◆ Exercise ◆
Please quote every line of the data below word for word, leaving out the pictures.

◆ Supplied material ◆
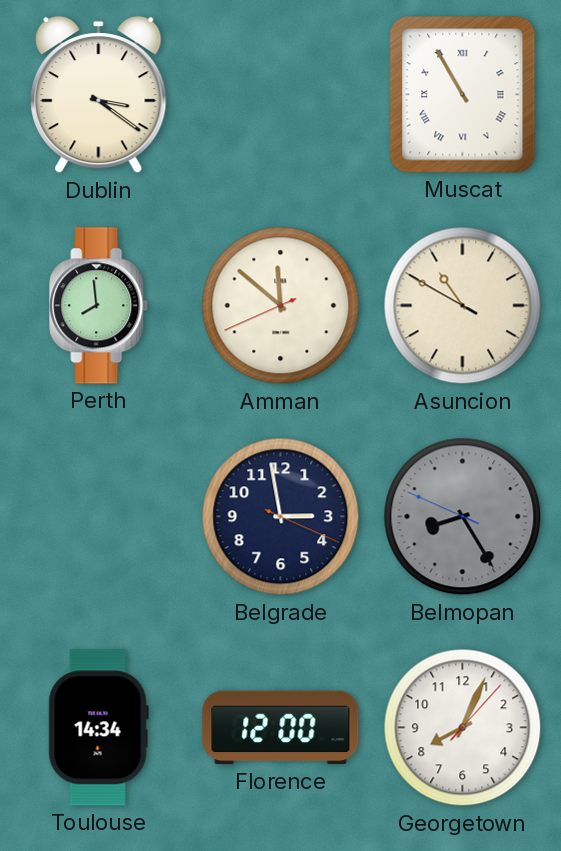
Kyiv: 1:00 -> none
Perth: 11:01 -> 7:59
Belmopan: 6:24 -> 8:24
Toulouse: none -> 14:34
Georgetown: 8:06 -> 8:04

◆ Correct output ◆
Kyiv: 1:00 -> none
Perth: 11:01 -> 7:59
Belmopan: 6:24 -> 8:24
Toulouse: none -> 14:34
Georgetown: 8:06 -> 8:04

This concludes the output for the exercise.